Task to complete
Please state how many lines of the data below contain the word "ball", offering nothing besides the number.

Information shown
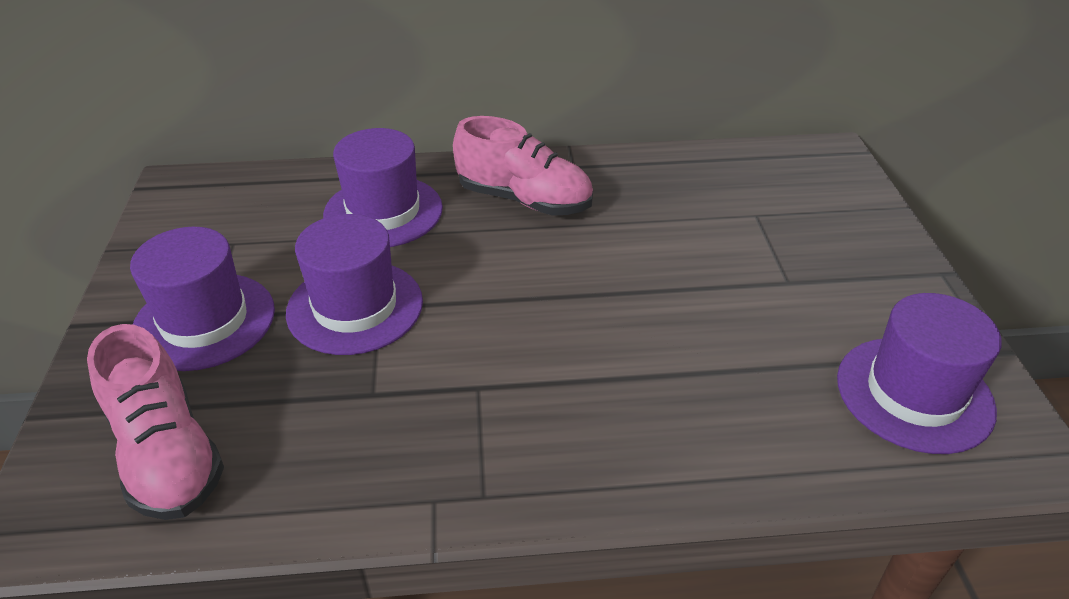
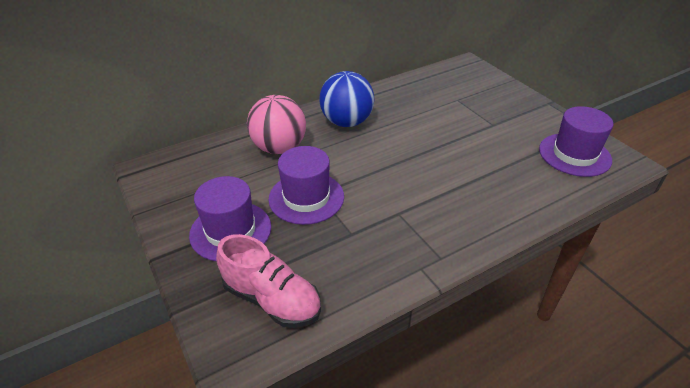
camera: 25 degrees left, 0 degrees up
purple hat [323,128,443,247] -> pink ball [247,95,306,154]
pink shoe [453,116,593,216] -> blue ball [319,71,375,127]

Task answer
2